**** Data listing

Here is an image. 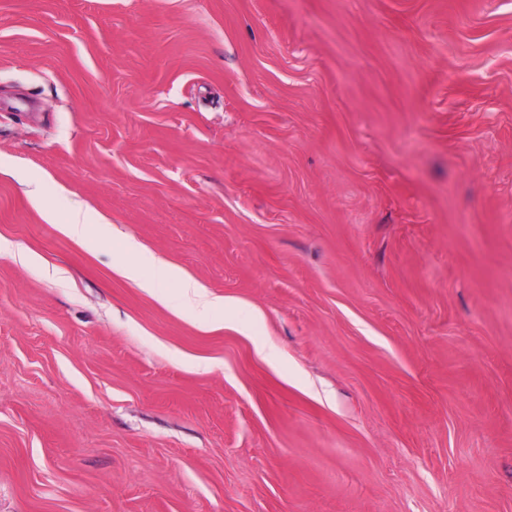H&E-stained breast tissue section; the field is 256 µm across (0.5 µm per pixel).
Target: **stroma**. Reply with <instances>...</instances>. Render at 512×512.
Returning a JSON list of instances; mask_svg holds the SVG:
<instances>
[{
  "mask_svg": "<svg viewBox=\"0 0 512 512\" xmlns=\"http://www.w3.org/2000/svg\"><path fill=\"white\" fill-rule=\"evenodd\" d=\"M4 162L0 512H512V0H0ZM96 224H106L103 218H93L90 214L81 215L80 213L72 217L67 224H63L62 229L70 236L93 240V228ZM121 253L124 257L122 270L129 278L138 279L140 268L145 263L153 267V278L147 284V288H169L172 283H179L185 294L198 299L205 310L224 305L223 299H209L202 286L190 279L182 278L176 269L156 260L134 241H123Z\"/></svg>",
  "mask_w": 512,
  "mask_h": 512,
  "instance_id": "stroma-1",
  "label": "stroma"
}]
</instances>
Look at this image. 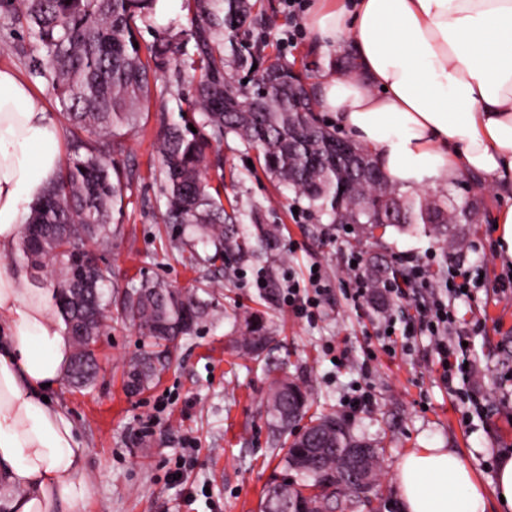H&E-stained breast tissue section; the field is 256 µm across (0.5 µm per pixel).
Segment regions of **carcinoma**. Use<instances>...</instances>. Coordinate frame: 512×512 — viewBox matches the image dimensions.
Masks as SVG:
<instances>
[{
	"mask_svg": "<svg viewBox=\"0 0 512 512\" xmlns=\"http://www.w3.org/2000/svg\"><path fill=\"white\" fill-rule=\"evenodd\" d=\"M192 10L187 31L166 30L146 48L134 47L136 20L151 19L158 0H0V11L26 27L42 53L28 58L32 79L51 86L71 136L72 152L43 196L31 204L26 223L34 231L20 237L13 259L43 271L42 284L52 290L56 312L72 337L68 384L82 389L95 378L83 362L97 363L93 345L112 307L156 346L188 336L204 320L218 315L192 290L163 280L128 286L113 297L104 291L110 268L87 265L85 243L103 250L122 234L125 189L132 173L116 156L124 152L122 130L134 129L141 110L156 91L152 79L170 71L167 86L185 82L189 64L191 103L198 119L192 125L167 124L155 142L165 198L163 222L192 227V268H232L248 264L274 294L277 279L270 265L282 225L264 222L251 205L226 210L221 187L224 167L210 151L232 135L258 150L264 169L294 194L296 203L328 215L337 224L365 229H423L454 248L448 225L474 224L478 205H458L428 193H403L373 156L358 146L336 153V133L316 115V102L302 76L287 63L246 43H236L253 21L250 0H187ZM242 73L232 81L229 69ZM196 131H191V128ZM249 223H244V220ZM246 330L238 340L247 354L260 358L270 347L272 331L254 312L237 314ZM168 363L144 351L130 364L127 390L137 393L160 380ZM267 369V418L271 432L286 447L284 469L307 478L305 484L274 483L264 492L259 512L276 509L275 499L301 500L303 512H334L342 496L354 491L341 463L350 448H366L363 468L381 476L382 451L356 439L334 414L310 419L296 434L309 408L307 387ZM332 490L318 491V475Z\"/></svg>",
	"mask_w": 512,
	"mask_h": 512,
	"instance_id": "1",
	"label": "carcinoma"
}]
</instances>
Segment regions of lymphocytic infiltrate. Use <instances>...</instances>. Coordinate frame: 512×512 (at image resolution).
I'll list each match as a JSON object with an SVG mask.
<instances>
[{
	"label": "lymphocytic infiltrate",
	"instance_id": "f902f5d3",
	"mask_svg": "<svg viewBox=\"0 0 512 512\" xmlns=\"http://www.w3.org/2000/svg\"><path fill=\"white\" fill-rule=\"evenodd\" d=\"M362 259V254L356 251L342 258L344 275L341 283L347 296L357 302L369 299L374 292L379 291L396 303L414 300L416 292L427 291V298L417 302V319L401 321L395 313H387L379 320L376 333L384 336L390 328L395 327L400 336L407 339L418 335L429 337L439 355L442 381L448 385L453 384L456 378L454 368L459 353L464 350V341L484 328L483 322L479 320L467 326L459 324L454 302L462 297L464 289L482 287V280L470 271L460 269L449 275L447 282L435 286L425 276L424 262L405 257L401 260L405 269L403 277L390 279L376 287L367 278Z\"/></svg>",
	"mask_w": 512,
	"mask_h": 512
}]
</instances>
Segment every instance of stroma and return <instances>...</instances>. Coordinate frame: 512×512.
<instances>
[{
  "label": "stroma",
  "instance_id": "1",
  "mask_svg": "<svg viewBox=\"0 0 512 512\" xmlns=\"http://www.w3.org/2000/svg\"><path fill=\"white\" fill-rule=\"evenodd\" d=\"M257 8L260 20L244 42H266L268 52L293 63L309 84H317L325 60L309 51L307 12L290 19L282 0H257ZM294 25L299 28L295 42L284 43L285 31ZM22 46L31 53L37 50L25 27L0 16V65L26 74L18 52ZM166 120L180 122L178 100L164 104L151 98L138 131L125 139L121 162L132 166L134 175L125 196L124 234L106 253L122 287L157 279L181 289L195 286L182 254L164 249L158 236L165 199L150 170L160 165L154 143ZM221 153L224 201L257 205L265 223L283 227L277 274L289 272L304 283L316 265L327 290L312 318L305 320L282 298L265 300L252 268L214 273V297L227 316L205 321L178 340L161 381L137 394L126 389L128 366L148 349L149 341L127 324H110L98 338L95 382L80 391L64 382L52 395L87 449L90 490L83 512H258L264 489L285 476L265 413L269 364L310 385L311 412L335 413L354 436L382 448L381 492L391 500L399 498L396 467L413 448L456 449L483 483L494 482V456L512 449V416L502 411L512 401V380L502 379L512 373V292L494 290L508 266L496 255L495 235L489 230L502 206L496 190L476 178L451 188V195L463 201L466 186L477 187L483 206L478 223L449 225V237L465 248L445 254L439 239L419 230L391 228L368 237L357 228L345 231L326 215H295L292 192L262 171L256 150L231 136ZM352 249L365 261L388 264L411 254L431 272L442 264L482 266L484 291L472 303H458L457 309L465 320L479 310L487 312L484 331L470 339L472 384L485 393V421L463 425L465 406L443 385L427 339H414L410 350L392 356L384 352L375 330L384 301L353 305L340 283L341 255ZM243 309L262 312L278 326L265 361L232 348L240 330L234 313ZM356 384L369 394L371 404L353 413L346 401Z\"/></svg>",
  "mask_w": 512,
  "mask_h": 512
}]
</instances>
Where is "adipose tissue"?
<instances>
[{
	"mask_svg": "<svg viewBox=\"0 0 512 512\" xmlns=\"http://www.w3.org/2000/svg\"><path fill=\"white\" fill-rule=\"evenodd\" d=\"M311 41L345 50L358 76L325 70L320 110L367 148L401 190L474 175L512 193V0H316ZM61 128L30 86L0 67V255L27 204L60 168ZM0 264V512H81L87 449L45 400L72 353L49 298ZM403 512H512V455L492 487L451 448H414L395 473Z\"/></svg>",
	"mask_w": 512,
	"mask_h": 512,
	"instance_id": "obj_1",
	"label": "adipose tissue"
}]
</instances>
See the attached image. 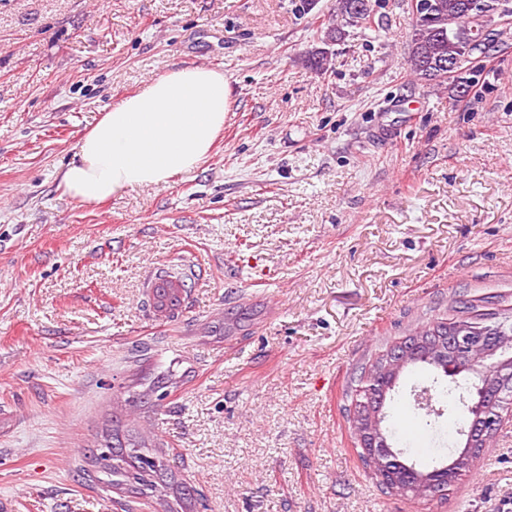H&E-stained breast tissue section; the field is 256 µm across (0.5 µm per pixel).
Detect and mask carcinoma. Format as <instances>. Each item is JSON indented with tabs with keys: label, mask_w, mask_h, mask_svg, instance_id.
Returning <instances> with one entry per match:
<instances>
[{
	"label": "carcinoma",
	"mask_w": 512,
	"mask_h": 512,
	"mask_svg": "<svg viewBox=\"0 0 512 512\" xmlns=\"http://www.w3.org/2000/svg\"><path fill=\"white\" fill-rule=\"evenodd\" d=\"M360 0H335L336 24L327 27L325 39L336 42L345 28H373L374 11L358 8ZM467 0H429L425 12L411 15L407 42L408 66L414 80L421 85L452 82L454 95L461 97L483 75L481 62L512 48V27L502 24L489 30L480 20H469ZM461 65L448 72V61ZM186 276L165 273L150 295L153 309L159 313L175 311L186 293ZM487 297L472 298L465 294L453 299L448 309L431 316L427 322L400 336H393L358 363L351 373L346 392L344 414L352 438L367 426L376 427V444L392 450L390 455H373L356 445L357 454L381 492L398 494L414 502L434 499L425 480L433 478L436 486L446 490L470 473L474 461L467 459L468 431L493 419L486 447H494L503 423L512 418V379L501 394L496 389L512 376V339L492 349L467 337L460 327L478 323L491 330L512 324V311L491 307ZM453 336L447 353L425 343L397 356L405 341L434 336ZM426 369L436 377L449 379L441 391L448 403L460 409L462 426L454 431L448 452L439 456L432 468H423L406 451L398 448L396 428L386 409L398 388L401 377L412 368ZM113 399L129 411L145 403L147 394L132 386H119ZM88 468L83 479L93 487L129 498L127 512L135 504H155L162 512H196L208 508L204 494L187 479L178 475L179 455L169 444L136 426L124 427L115 419L102 430L89 449Z\"/></svg>",
	"instance_id": "carcinoma-1"
}]
</instances>
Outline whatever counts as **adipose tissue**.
I'll return each mask as SVG.
<instances>
[{"label":"adipose tissue","mask_w":512,"mask_h":512,"mask_svg":"<svg viewBox=\"0 0 512 512\" xmlns=\"http://www.w3.org/2000/svg\"><path fill=\"white\" fill-rule=\"evenodd\" d=\"M231 109L221 70L183 66L149 79L107 106L59 174L62 193L83 203L168 183L209 156Z\"/></svg>","instance_id":"ef3b65f1"}]
</instances>
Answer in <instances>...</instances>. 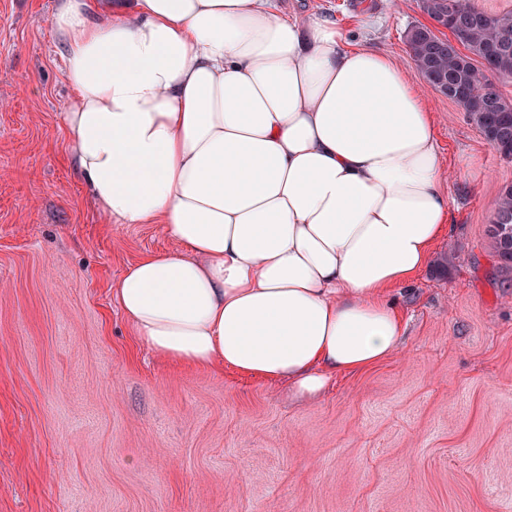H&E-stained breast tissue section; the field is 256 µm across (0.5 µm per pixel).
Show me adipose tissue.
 Here are the masks:
<instances>
[{
    "label": "adipose tissue",
    "mask_w": 512,
    "mask_h": 512,
    "mask_svg": "<svg viewBox=\"0 0 512 512\" xmlns=\"http://www.w3.org/2000/svg\"><path fill=\"white\" fill-rule=\"evenodd\" d=\"M75 170L175 252L117 288L146 347L313 399L404 335L388 288L452 224L435 127L392 56L273 0H58Z\"/></svg>",
    "instance_id": "obj_1"
}]
</instances>
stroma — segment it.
<instances>
[{"mask_svg": "<svg viewBox=\"0 0 512 512\" xmlns=\"http://www.w3.org/2000/svg\"><path fill=\"white\" fill-rule=\"evenodd\" d=\"M414 62L420 0H275ZM55 0H0V512H512V273L487 228L512 159L423 85L453 232L386 296L406 334L311 402L179 365L116 298L158 224H115L74 169Z\"/></svg>", "mask_w": 512, "mask_h": 512, "instance_id": "35a3bbf8", "label": "stroma"}]
</instances>
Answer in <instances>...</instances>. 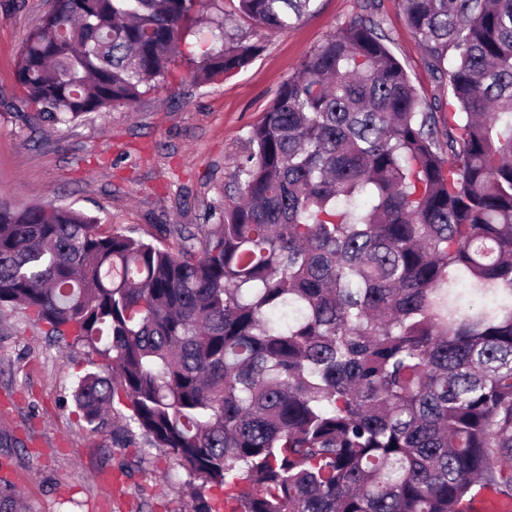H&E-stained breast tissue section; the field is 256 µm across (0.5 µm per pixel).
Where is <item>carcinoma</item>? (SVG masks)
<instances>
[{
    "label": "carcinoma",
    "mask_w": 512,
    "mask_h": 512,
    "mask_svg": "<svg viewBox=\"0 0 512 512\" xmlns=\"http://www.w3.org/2000/svg\"><path fill=\"white\" fill-rule=\"evenodd\" d=\"M313 0H238L258 35ZM443 88L427 102L365 14L288 77L235 194L175 249L0 201V313L82 347L86 424L115 404L188 477L191 512H467L512 501V0H400ZM205 0H53L18 108L68 125L187 64L262 49ZM200 52L185 39L202 30Z\"/></svg>",
    "instance_id": "carcinoma-1"
}]
</instances>
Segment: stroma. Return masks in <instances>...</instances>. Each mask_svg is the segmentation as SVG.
<instances>
[{
    "label": "stroma",
    "mask_w": 512,
    "mask_h": 512,
    "mask_svg": "<svg viewBox=\"0 0 512 512\" xmlns=\"http://www.w3.org/2000/svg\"><path fill=\"white\" fill-rule=\"evenodd\" d=\"M51 0H0V199L51 202L161 247L165 224L202 223L231 185L259 121L304 57L361 13V0H314L290 29L265 35L260 54L223 80L195 86L184 68L132 107L115 106L50 127L17 111V58ZM375 18L420 96L438 94L398 0ZM91 366L21 311L0 314V489L12 486L20 512H190L186 473L144 438L129 441L123 420L90 429L73 402ZM121 472L114 487L101 476Z\"/></svg>",
    "instance_id": "obj_1"
}]
</instances>
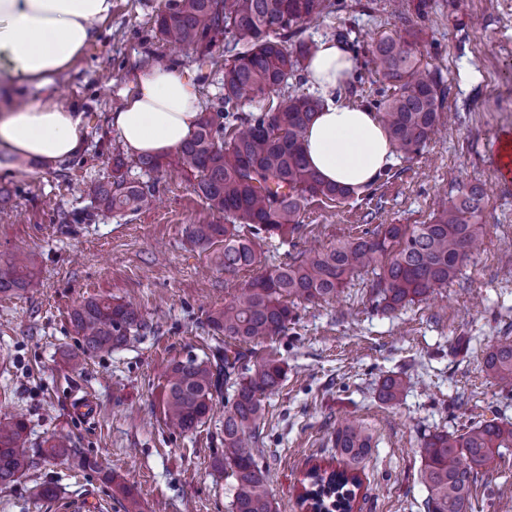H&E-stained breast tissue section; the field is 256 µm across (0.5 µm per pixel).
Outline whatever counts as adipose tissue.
<instances>
[{
    "label": "adipose tissue",
    "mask_w": 512,
    "mask_h": 512,
    "mask_svg": "<svg viewBox=\"0 0 512 512\" xmlns=\"http://www.w3.org/2000/svg\"><path fill=\"white\" fill-rule=\"evenodd\" d=\"M111 15L112 0H0V67L18 83L49 89ZM355 66L344 43H320L308 79L326 103L304 134L303 150L325 180L363 187L391 164L394 145L377 113L336 99ZM199 111L193 81L158 65L126 93L110 126L130 154L162 157L191 136ZM86 135L75 109L42 98L0 114V151L9 155L62 162L81 153Z\"/></svg>",
    "instance_id": "obj_1"
}]
</instances>
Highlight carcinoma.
Returning <instances> with one entry per match:
<instances>
[{"mask_svg":"<svg viewBox=\"0 0 512 512\" xmlns=\"http://www.w3.org/2000/svg\"><path fill=\"white\" fill-rule=\"evenodd\" d=\"M335 11L334 0H169L157 15L159 40L192 49L222 72L224 93L205 104L192 136L173 157L142 156L139 164L152 171L175 166L195 177L198 196L224 223L190 224L187 237L203 249L224 244L226 274L257 266L260 242L294 234L310 199L355 194L325 181L304 154L303 136L323 110L322 98L290 92L274 106L242 111L243 98L262 101L303 79L316 43L302 37L299 24ZM419 36L417 24L408 22L404 34L374 39L370 48L372 63L392 90L371 107L395 148L408 158L425 147L446 103L441 77L420 69ZM125 166L121 154L112 155V180L93 190L97 210L135 212L150 204L155 187L128 180ZM483 200L481 188L462 185L427 224H378L331 249H312L259 275L209 317L211 328L227 338L224 355L215 364L191 356L171 365L164 417L169 428L189 432L209 418L217 398H224V452L216 466L232 479L231 512H275L254 448L260 439L262 398L279 389L286 369L282 360L267 357L254 371H242L250 345L285 333L296 319L295 305L336 298L349 277L376 264L371 298L384 311L448 286L481 249ZM28 267L24 253L0 261V294L38 287ZM71 320L85 355L110 352L153 330L138 309L110 298L84 301ZM484 367L489 377L512 389L511 337L488 349ZM406 384L399 375L386 377L380 400L398 403ZM229 388L232 394L223 396ZM334 446L346 464L356 465L369 454L372 436L363 424L346 421L336 429ZM423 448L427 512H470L478 469L500 449L512 448V422L480 419L456 431L436 427L423 436ZM46 456L70 461L81 471L100 469L95 458L73 447L66 436L52 439ZM32 466L25 419H1L0 489L13 486ZM302 485L301 508L354 512L362 479L346 468L329 471L314 465Z\"/></svg>","mask_w":512,"mask_h":512,"instance_id":"obj_1","label":"carcinoma"}]
</instances>
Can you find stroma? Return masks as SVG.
Masks as SVG:
<instances>
[{"label": "stroma", "mask_w": 512, "mask_h": 512, "mask_svg": "<svg viewBox=\"0 0 512 512\" xmlns=\"http://www.w3.org/2000/svg\"><path fill=\"white\" fill-rule=\"evenodd\" d=\"M431 19L419 49L426 70H440L448 98L444 130L422 152L396 155L372 185L346 200L307 204L294 235L266 240L255 271L225 274L222 245L194 246L185 229L216 216L193 190V177L175 168L147 171L129 158L128 179L155 184L159 201L137 212H102L88 224L65 226L63 213L92 208V190L112 175L123 146L109 118L124 92L156 54L188 71L200 98L218 94L221 74L199 68L193 51L160 41L154 20L167 0H113L96 40L59 74L49 97L82 112L87 144L56 165L0 154V187L8 190L0 217V260L31 259L38 288L0 295V418L24 414L35 466L0 489V512H64L85 503L93 512H125L118 484L128 486L140 512H230L232 486L214 460L224 447V414L216 412L182 434L164 422L163 392L174 361L223 353L224 337L209 315L246 288L254 273L328 248L378 224L428 223L439 198L458 184L485 193L482 250L461 275L427 301L391 312L372 306L375 276L356 273L339 299L299 304L285 335L253 346L248 365L273 354L288 365L279 391L263 400L256 450L275 512H299V481L314 463L332 460L333 438L348 418L367 426L374 445L357 469L363 485L358 512H426L421 480L422 435L504 410L502 387L483 367L484 350L512 337V178L496 172V143L512 134V0H430ZM341 10L304 25L315 41L347 34L356 67L339 101L363 106L386 82L363 49L370 38L401 33L404 22L388 0H342ZM91 297L137 303L151 333L73 366L81 338L73 309ZM472 337L470 352L455 351ZM410 378L398 404L382 403V380ZM469 400L458 403V395ZM69 435L96 458L83 472L41 456L51 436ZM116 483L106 480V473ZM53 487L52 501L38 499ZM473 512H512V448L480 469Z\"/></svg>", "instance_id": "1"}]
</instances>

********

### Written exercise
Collect every line above that contains the word "adipose".

### Full output
Where is "adipose tissue"?
	"label": "adipose tissue"
Outline whatever counts as **adipose tissue**.
[{"label":"adipose tissue","mask_w":512,"mask_h":512,"mask_svg":"<svg viewBox=\"0 0 512 512\" xmlns=\"http://www.w3.org/2000/svg\"><path fill=\"white\" fill-rule=\"evenodd\" d=\"M231 109L221 70L183 66L149 79L107 106L59 174L62 193L83 203L168 183L209 156Z\"/></svg>","instance_id":"ef3b65f1"}]
Show me adipose tissue.
    "label": "adipose tissue",
Outline whatever counts as adipose tissue.
    "label": "adipose tissue",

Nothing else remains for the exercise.